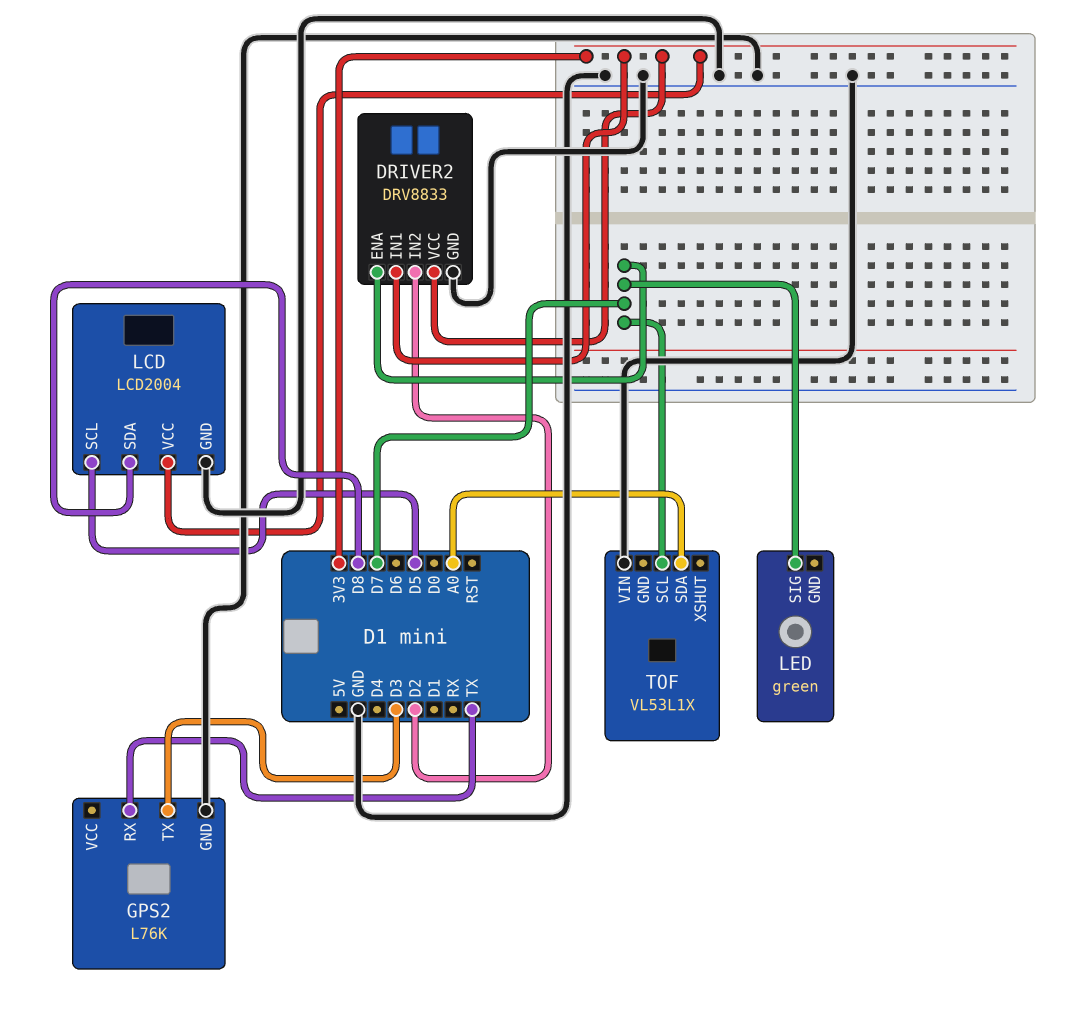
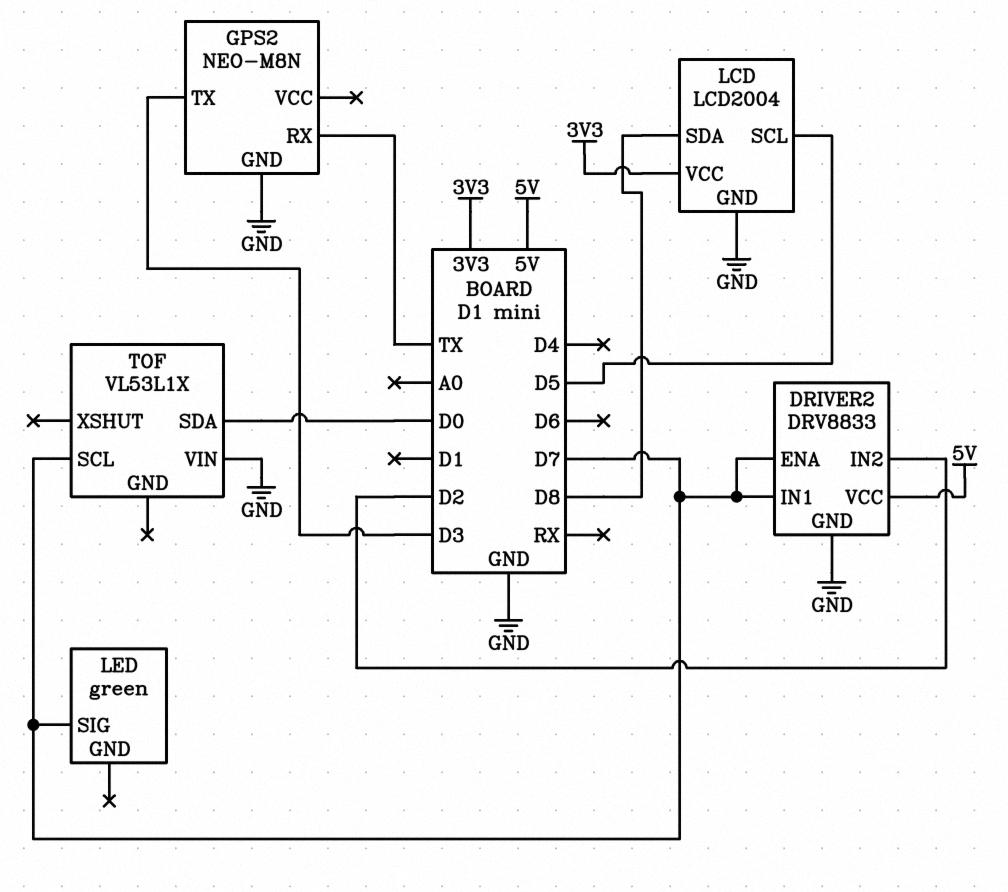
DRIVER2 pin IN1: 3V3 -> D7
DRIVER2 pin VCC: 3V3 -> 5V
GPS2: L76K -> NEO-M8N
TOF pin SDA: A0 -> D0

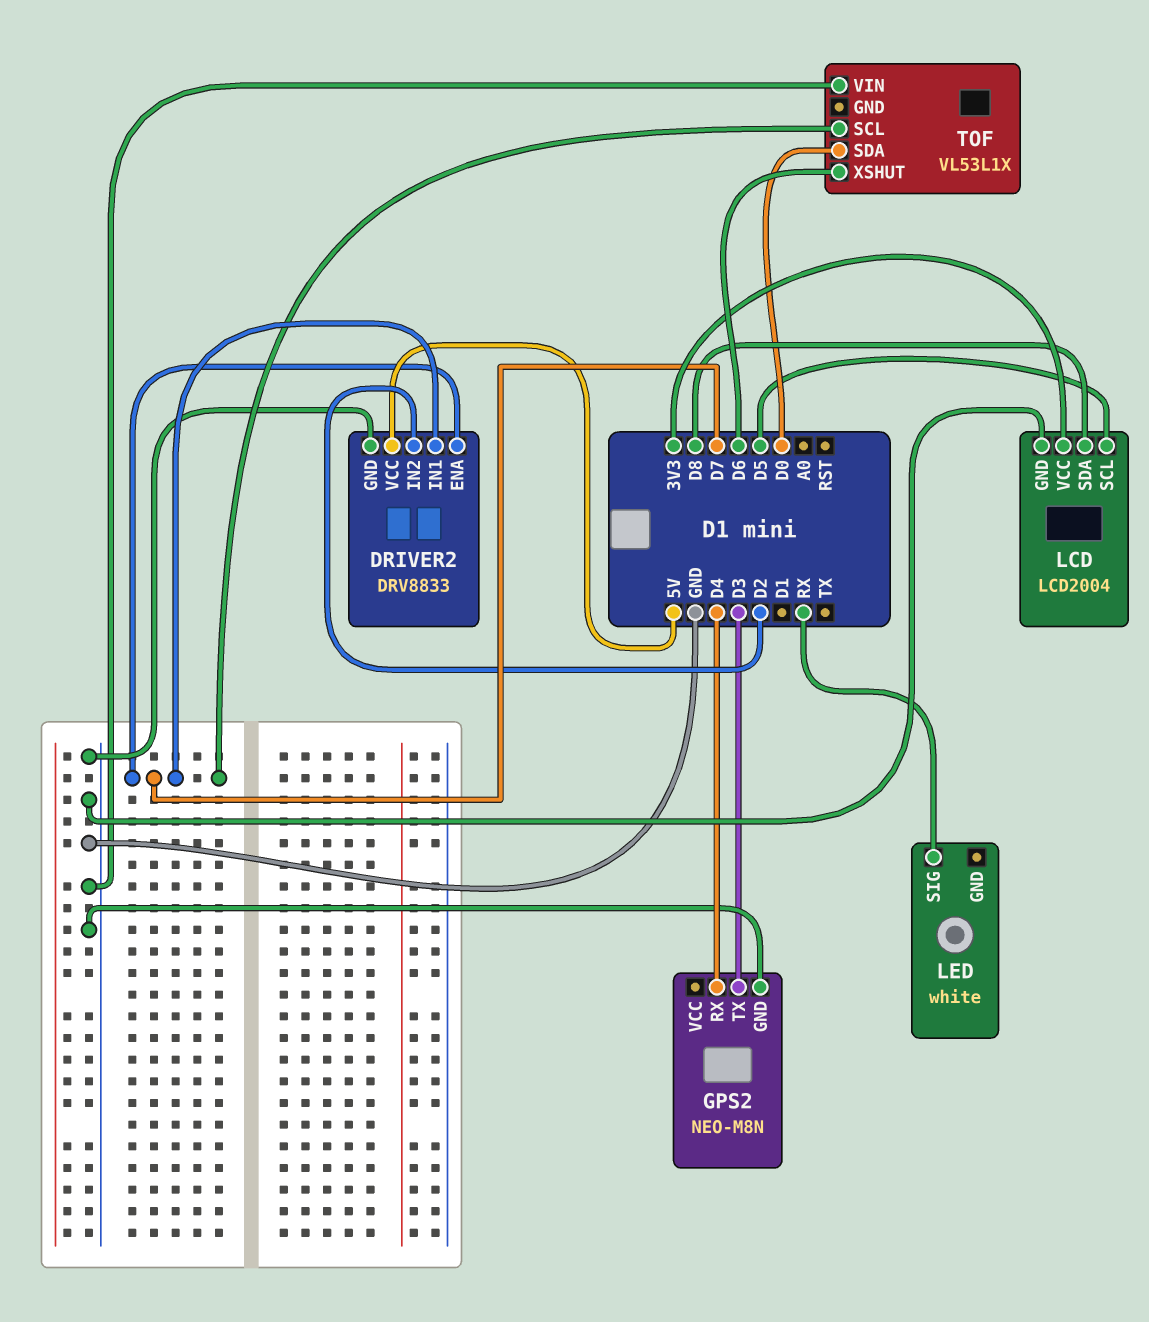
GPS2 pin RX: TX -> D4
LED: green -> white
LED pin SIG: D7 -> RX
TOF pin XSHUT: none -> D6

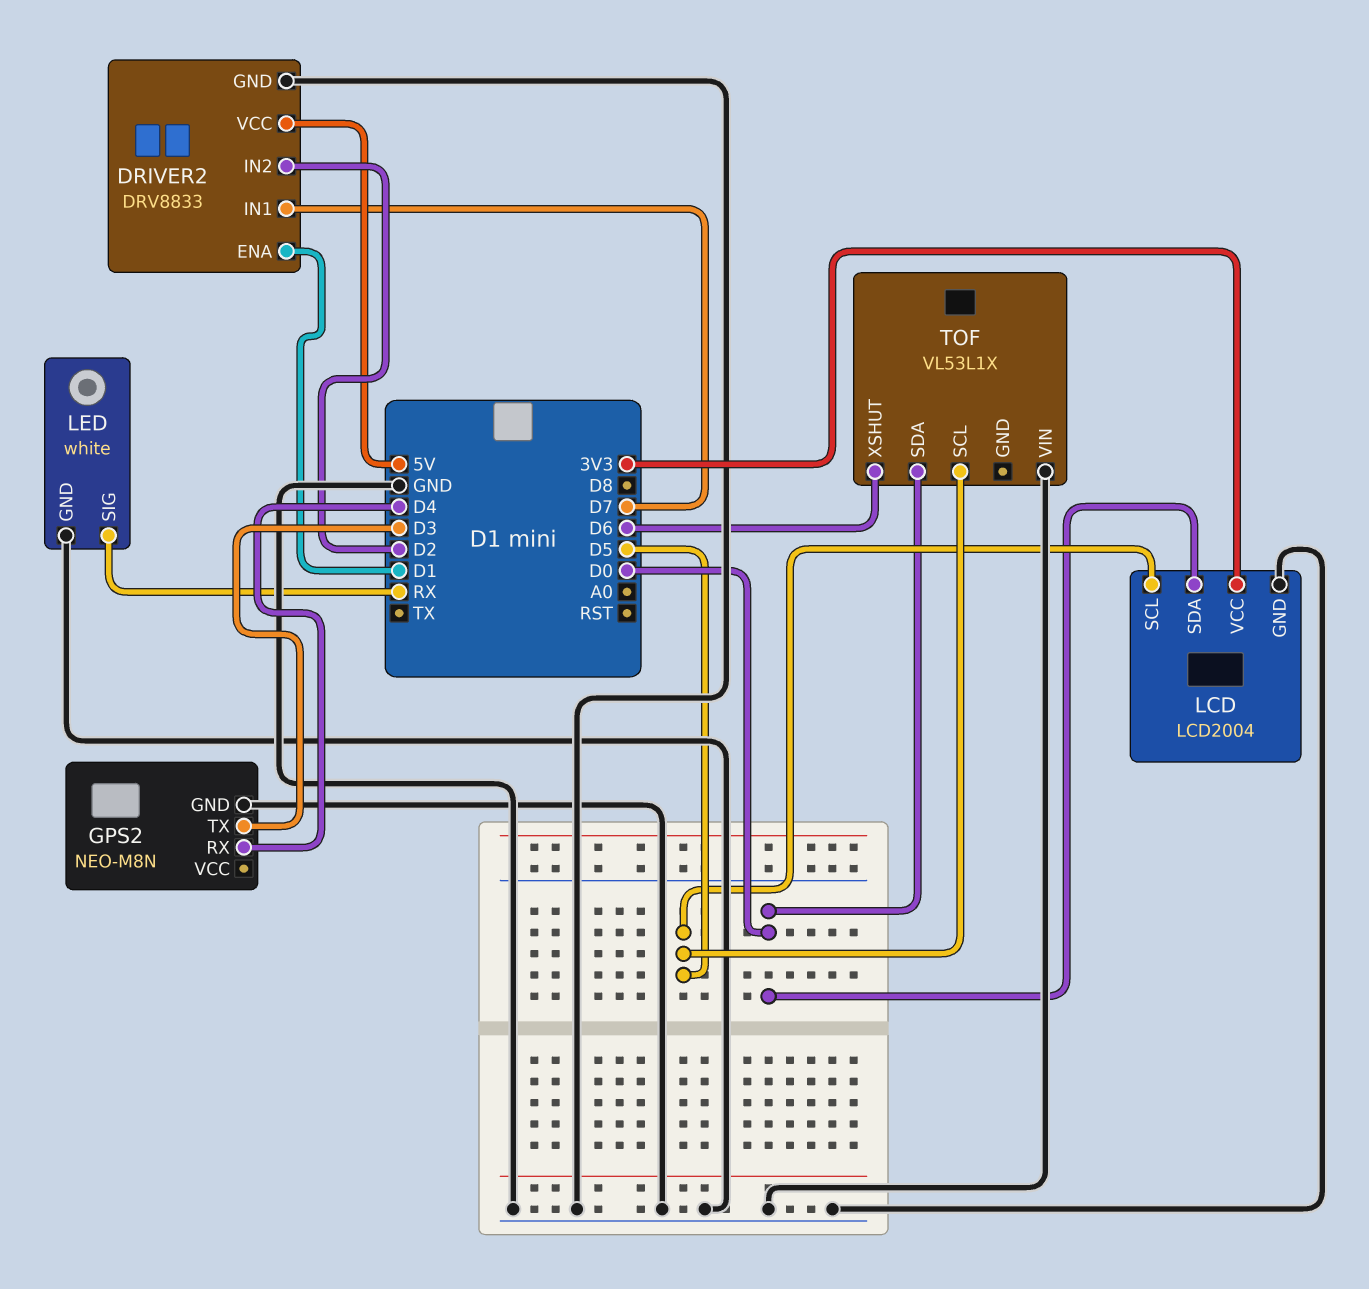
DRIVER2 pin ENA: D7 -> D1
LCD pin SDA: D8 -> D0
LED pin GND: none -> GND
TOF pin SCL: D7 -> D5

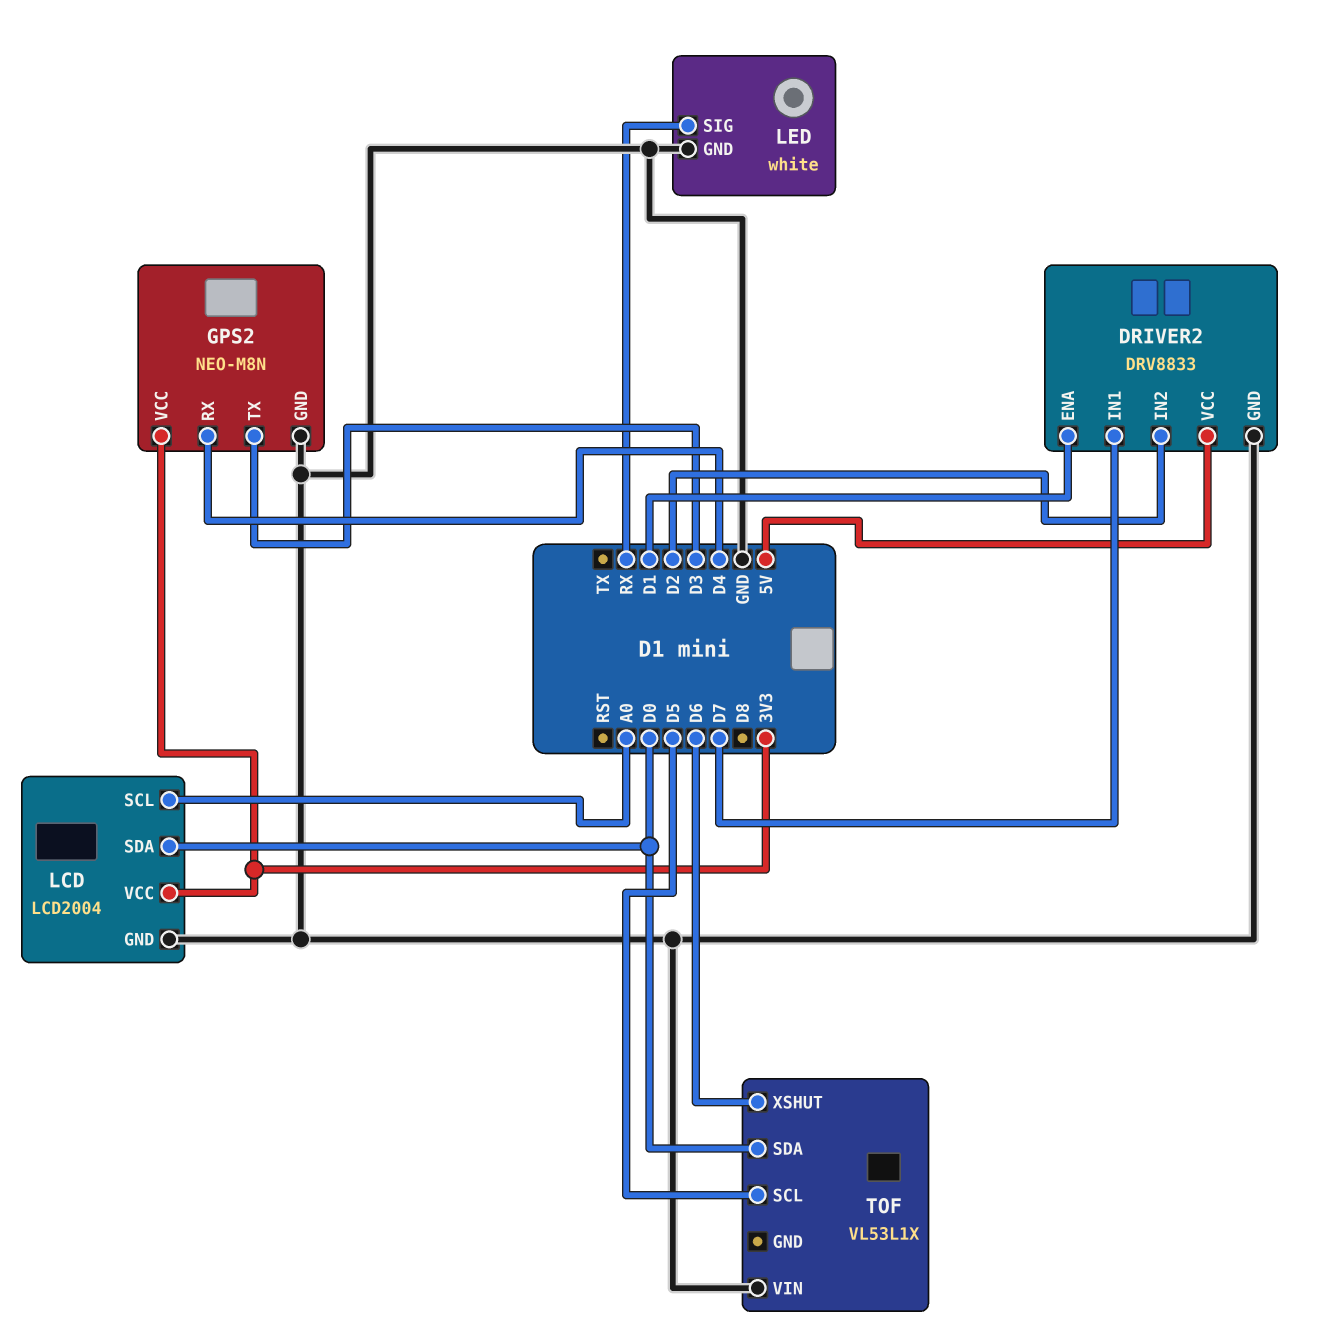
GPS2 pin VCC: none -> 3V3
LCD pin SCL: D5 -> A0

++++++++

> **Directions**
What you return must match the records line for line, with the pictures left out.

> **Output of the task**
DRIVER2 pin IN1: 3V3 -> D7
DRIVER2 pin VCC: 3V3 -> 5V
GPS2: L76K -> NEO-M8N
TOF pin SDA: A0 -> D0

GPS2 pin RX: TX -> D4
LED: green -> white
LED pin SIG: D7 -> RX
TOF pin XSHUT: none -> D6

DRIVER2 pin ENA: D7 -> D1
LCD pin SDA: D8 -> D0
LED pin GND: none -> GND
TOF pin SCL: D7 -> D5

GPS2 pin VCC: none -> 3V3
LCD pin SCL: D5 -> A0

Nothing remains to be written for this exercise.